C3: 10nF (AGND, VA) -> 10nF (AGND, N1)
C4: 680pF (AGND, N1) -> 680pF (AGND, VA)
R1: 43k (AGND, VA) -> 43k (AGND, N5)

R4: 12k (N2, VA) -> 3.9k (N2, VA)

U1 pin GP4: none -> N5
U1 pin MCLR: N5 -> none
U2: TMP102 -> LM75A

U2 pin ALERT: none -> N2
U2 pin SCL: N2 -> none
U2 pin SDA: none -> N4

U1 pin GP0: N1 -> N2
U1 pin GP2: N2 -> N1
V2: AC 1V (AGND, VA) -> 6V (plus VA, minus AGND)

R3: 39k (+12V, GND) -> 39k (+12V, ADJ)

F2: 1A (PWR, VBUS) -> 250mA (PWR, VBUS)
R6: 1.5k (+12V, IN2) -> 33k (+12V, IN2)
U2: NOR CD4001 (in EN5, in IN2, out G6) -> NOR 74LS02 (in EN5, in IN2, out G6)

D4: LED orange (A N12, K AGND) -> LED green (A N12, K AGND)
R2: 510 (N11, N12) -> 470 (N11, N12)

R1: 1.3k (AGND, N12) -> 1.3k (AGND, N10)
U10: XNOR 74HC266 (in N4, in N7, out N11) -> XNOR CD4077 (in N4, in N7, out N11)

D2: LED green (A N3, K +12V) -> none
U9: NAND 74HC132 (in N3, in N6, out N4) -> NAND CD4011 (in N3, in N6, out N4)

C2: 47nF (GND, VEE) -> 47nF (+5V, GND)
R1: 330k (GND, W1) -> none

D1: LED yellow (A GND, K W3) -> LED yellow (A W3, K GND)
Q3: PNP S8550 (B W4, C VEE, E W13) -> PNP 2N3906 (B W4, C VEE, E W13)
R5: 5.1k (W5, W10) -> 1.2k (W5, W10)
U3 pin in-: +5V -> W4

▶ WHAT THE EXERCISE ASKS
Provide an exact transcription of every entry above.

▶ OUTPUT FOR THIS TASK
C3: 10nF (AGND, VA) -> 10nF (AGND, N1)
C4: 680pF (AGND, N1) -> 680pF (AGND, VA)
R1: 43k (AGND, VA) -> 43k (AGND, N5)

R4: 12k (N2, VA) -> 3.9k (N2, VA)

U1 pin GP4: none -> N5
U1 pin MCLR: N5 -> none
U2: TMP102 -> LM75A

U2 pin ALERT: none -> N2
U2 pin SCL: N2 -> none
U2 pin SDA: none -> N4

U1 pin GP0: N1 -> N2
U1 pin GP2: N2 -> N1
V2: AC 1V (AGND, VA) -> 6V (plus VA, minus AGND)

R3: 39k (+12V, GND) -> 39k (+12V, ADJ)

F2: 1A (PWR, VBUS) -> 250mA (PWR, VBUS)
R6: 1.5k (+12V, IN2) -> 33k (+12V, IN2)
U2: NOR CD4001 (in EN5, in IN2, out G6) -> NOR 74LS02 (in EN5, in IN2, out G6)

D4: LED orange (A N12, K AGND) -> LED green (A N12, K AGND)
R2: 510 (N11, N12) -> 470 (N11, N12)

R1: 1.3k (AGND, N12) -> 1.3k (AGND, N10)
U10: XNOR 74HC266 (in N4, in N7, out N11) -> XNOR CD4077 (in N4, in N7, out N11)

D2: LED green (A N3, K +12V) -> none
U9: NAND 74HC132 (in N3, in N6, out N4) -> NAND CD4011 (in N3, in N6, out N4)

C2: 47nF (GND, VEE) -> 47nF (+5V, GND)
R1: 330k (GND, W1) -> none

D1: LED yellow (A GND, K W3) -> LED yellow (A W3, K GND)
Q3: PNP S8550 (B W4, C VEE, E W13) -> PNP 2N3906 (B W4, C VEE, E W13)
R5: 5.1k (W5, W10) -> 1.2k (W5, W10)
U3 pin in-: +5V -> W4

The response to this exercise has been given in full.